| Directions |
What follows is a set of records. Copy them exactly and leave out the images.

| Material for this task |

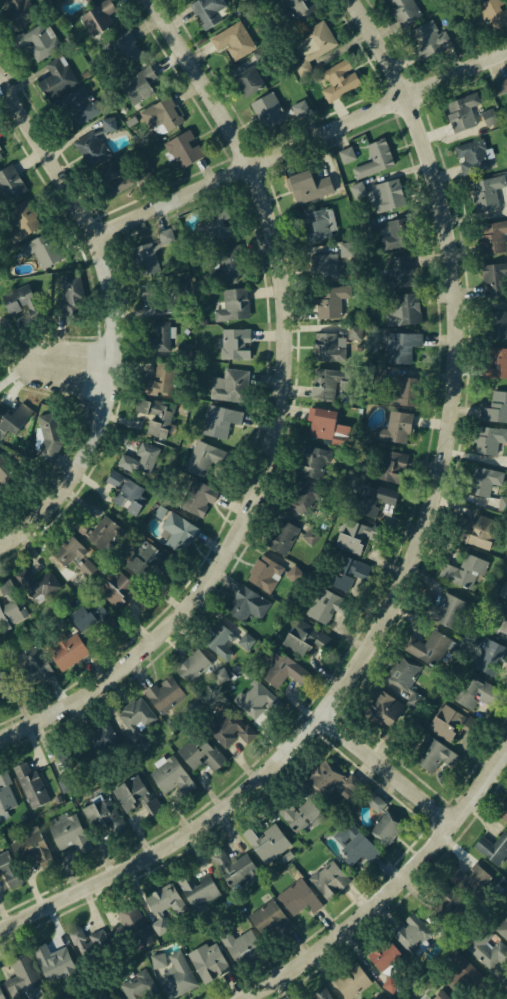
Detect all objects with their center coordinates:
building: (71, 0)
building: (89, 0)
building: (471, 0)
building: (300, 9)
building: (403, 10)
building: (206, 12)
building: (491, 13)
building: (15, 14)
building: (96, 16)
building: (233, 39)
building: (426, 40)
building: (35, 41)
building: (314, 41)
building: (117, 50)
building: (303, 67)
building: (55, 77)
building: (247, 80)
building: (338, 80)
building: (137, 84)
building: (499, 85)
building: (74, 107)
building: (298, 107)
building: (267, 109)
building: (461, 111)
building: (162, 114)
building: (489, 117)
road: (301, 142)
building: (93, 144)
building: (182, 148)
road: (49, 152)
building: (152, 152)
building: (0, 154)
building: (346, 154)
building: (471, 156)
building: (374, 159)
building: (105, 172)
building: (10, 180)
building: (308, 185)
building: (357, 189)
building: (387, 194)
building: (488, 194)
building: (22, 222)
building: (367, 223)
building: (215, 224)
building: (314, 225)
building: (397, 233)
building: (492, 234)
building: (41, 250)
building: (148, 253)
building: (227, 263)
building: (324, 267)
building: (398, 271)
building: (495, 279)
building: (72, 296)
building: (18, 299)
building: (331, 300)
building: (232, 304)
building: (164, 305)
building: (402, 309)
building: (495, 326)
building: (185, 330)
building: (356, 332)
building: (162, 335)
building: (233, 342)
building: (327, 346)
building: (399, 347)
building: (185, 350)
building: (496, 363)
road: (77, 364)
building: (160, 379)
building: (327, 383)
building: (230, 384)
building: (403, 390)
building: (14, 407)
road: (107, 409)
building: (495, 409)
building: (156, 415)
road: (281, 416)
building: (219, 420)
building: (326, 423)
building: (394, 429)
building: (51, 433)
building: (490, 439)
building: (206, 457)
building: (141, 459)
building: (312, 462)
building: (386, 463)
building: (4, 469)
building: (482, 478)
building: (125, 492)
building: (198, 497)
building: (300, 497)
building: (371, 498)
building: (502, 504)
building: (160, 512)
building: (178, 528)
building: (98, 530)
building: (482, 530)
building: (357, 533)
building: (286, 535)
road: (417, 553)
building: (71, 554)
building: (144, 559)
building: (464, 569)
building: (269, 572)
building: (346, 573)
building: (39, 584)
building: (122, 588)
building: (504, 590)
building: (245, 602)
building: (10, 604)
building: (327, 605)
building: (447, 610)
building: (87, 613)
building: (496, 619)
building: (303, 636)
building: (219, 638)
building: (245, 641)
building: (427, 647)
building: (67, 649)
building: (490, 656)
building: (192, 665)
building: (30, 666)
building: (279, 666)
building: (402, 671)
building: (219, 675)
building: (2, 676)
building: (474, 691)
building: (164, 693)
building: (415, 699)
building: (259, 700)
building: (0, 702)
building: (384, 705)
building: (134, 717)
building: (452, 722)
building: (230, 725)
building: (100, 742)
building: (202, 751)
building: (433, 755)
road: (389, 767)
building: (169, 774)
building: (333, 779)
building: (31, 784)
building: (136, 795)
building: (5, 797)
building: (503, 811)
building: (298, 815)
building: (104, 816)
building: (384, 822)
building: (68, 832)
building: (265, 840)
building: (354, 843)
building: (493, 847)
building: (31, 849)
building: (235, 866)
building: (8, 871)
building: (329, 878)
building: (462, 883)
building: (196, 888)
road: (391, 891)
building: (299, 896)
building: (166, 907)
building: (444, 918)
building: (268, 921)
building: (133, 925)
building: (503, 928)
building: (410, 931)
building: (89, 945)
building: (241, 945)
building: (488, 948)
building: (385, 956)
building: (158, 960)
building: (209, 961)
building: (54, 962)
building: (456, 971)
building: (30, 973)
building: (178, 974)
building: (349, 983)
building: (391, 984)
building: (139, 986)
building: (440, 994)
building: (319, 995)
building: (0, 997)
building: (102, 997)
building: (402, 998)
building: (404, 998)

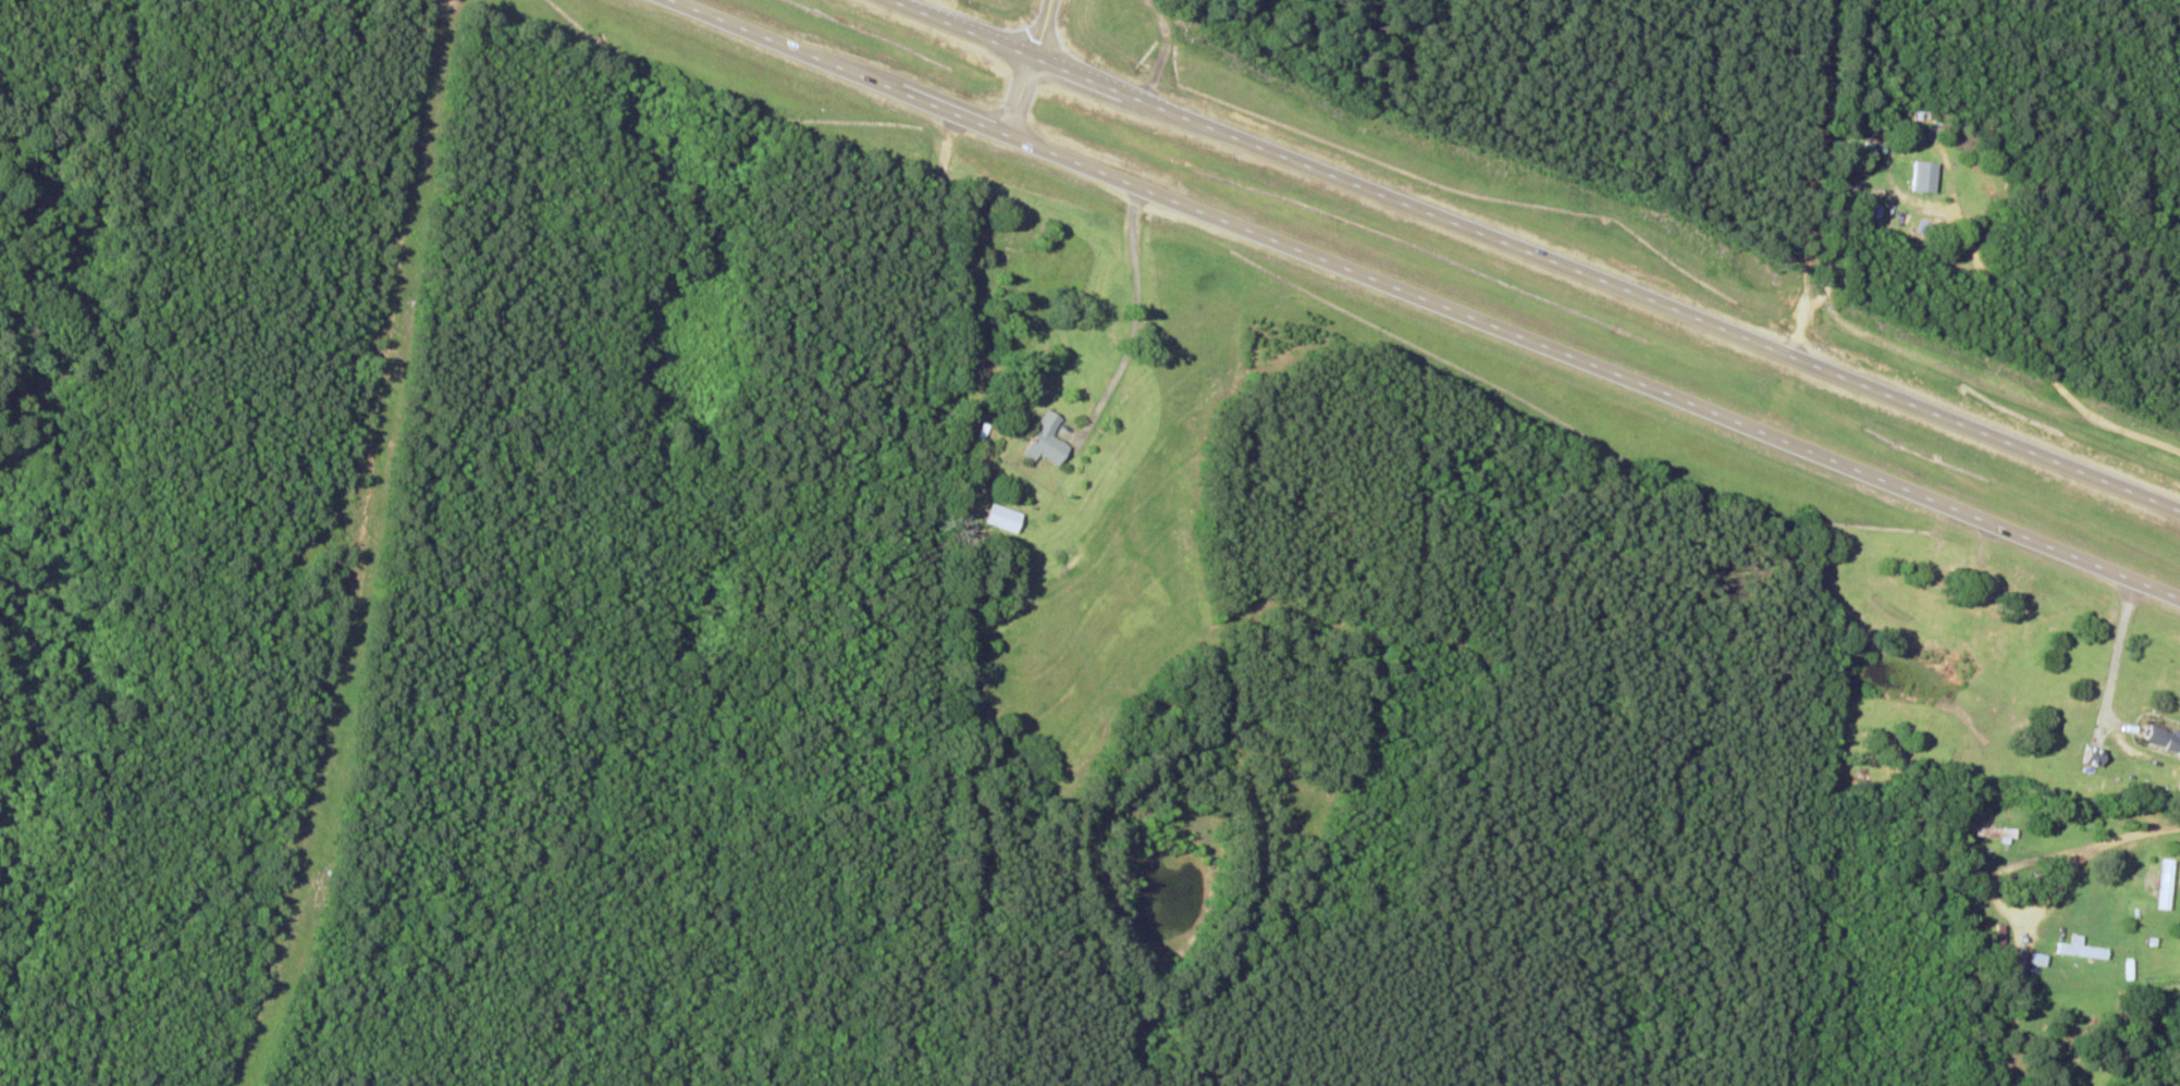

| Task output |
Detect all objects with their center coordinates:
building: (71, 0)
building: (89, 0)
building: (471, 0)
building: (300, 9)
building: (403, 10)
building: (206, 12)
building: (491, 13)
building: (15, 14)
building: (96, 16)
building: (233, 39)
building: (426, 40)
building: (35, 41)
building: (314, 41)
building: (117, 50)
building: (303, 67)
building: (55, 77)
building: (247, 80)
building: (338, 80)
building: (137, 84)
building: (499, 85)
building: (74, 107)
building: (298, 107)
building: (267, 109)
building: (461, 111)
building: (162, 114)
building: (489, 117)
road: (301, 142)
building: (93, 144)
building: (182, 148)
road: (49, 152)
building: (152, 152)
building: (0, 154)
building: (346, 154)
building: (471, 156)
building: (374, 159)
building: (105, 172)
building: (10, 180)
building: (308, 185)
building: (357, 189)
building: (387, 194)
building: (488, 194)
building: (22, 222)
building: (367, 223)
building: (215, 224)
building: (314, 225)
building: (397, 233)
building: (492, 234)
building: (41, 250)
building: (148, 253)
building: (227, 263)
building: (324, 267)
building: (398, 271)
building: (495, 279)
building: (72, 296)
building: (18, 299)
building: (331, 300)
building: (232, 304)
building: (164, 305)
building: (402, 309)
building: (495, 326)
building: (185, 330)
building: (356, 332)
building: (162, 335)
building: (233, 342)
building: (327, 346)
building: (399, 347)
building: (185, 350)
building: (496, 363)
road: (77, 364)
building: (160, 379)
building: (327, 383)
building: (230, 384)
building: (403, 390)
building: (14, 407)
road: (107, 409)
building: (495, 409)
building: (156, 415)
road: (281, 416)
building: (219, 420)
building: (326, 423)
building: (394, 429)
building: (51, 433)
building: (490, 439)
building: (206, 457)
building: (141, 459)
building: (312, 462)
building: (386, 463)
building: (4, 469)
building: (482, 478)
building: (125, 492)
building: (198, 497)
building: (300, 497)
building: (371, 498)
building: (502, 504)
building: (160, 512)
building: (178, 528)
building: (98, 530)
building: (482, 530)
building: (357, 533)
building: (286, 535)
road: (417, 553)
building: (71, 554)
building: (144, 559)
building: (464, 569)
building: (269, 572)
building: (346, 573)
building: (39, 584)
building: (122, 588)
building: (504, 590)
building: (245, 602)
building: (10, 604)
building: (327, 605)
building: (447, 610)
building: (87, 613)
building: (496, 619)
building: (303, 636)
building: (219, 638)
building: (245, 641)
building: (427, 647)
building: (67, 649)
building: (490, 656)
building: (192, 665)
building: (30, 666)
building: (279, 666)
building: (402, 671)
building: (219, 675)
building: (2, 676)
building: (474, 691)
building: (164, 693)
building: (415, 699)
building: (259, 700)
building: (0, 702)
building: (384, 705)
building: (134, 717)
building: (452, 722)
building: (230, 725)
building: (100, 742)
building: (202, 751)
building: (433, 755)
road: (389, 767)
building: (169, 774)
building: (333, 779)
building: (31, 784)
building: (136, 795)
building: (5, 797)
building: (503, 811)
building: (298, 815)
building: (104, 816)
building: (384, 822)
building: (68, 832)
building: (265, 840)
building: (354, 843)
building: (493, 847)
building: (31, 849)
building: (235, 866)
building: (8, 871)
building: (329, 878)
building: (462, 883)
building: (196, 888)
road: (391, 891)
building: (299, 896)
building: (166, 907)
building: (444, 918)
building: (268, 921)
building: (133, 925)
building: (503, 928)
building: (410, 931)
building: (89, 945)
building: (241, 945)
building: (488, 948)
building: (385, 956)
building: (158, 960)
building: (209, 961)
building: (54, 962)
building: (456, 971)
building: (30, 973)
building: (178, 974)
building: (349, 983)
building: (391, 984)
building: (139, 986)
building: (440, 994)
building: (319, 995)
building: (0, 997)
building: (102, 997)
building: (402, 998)
building: (404, 998)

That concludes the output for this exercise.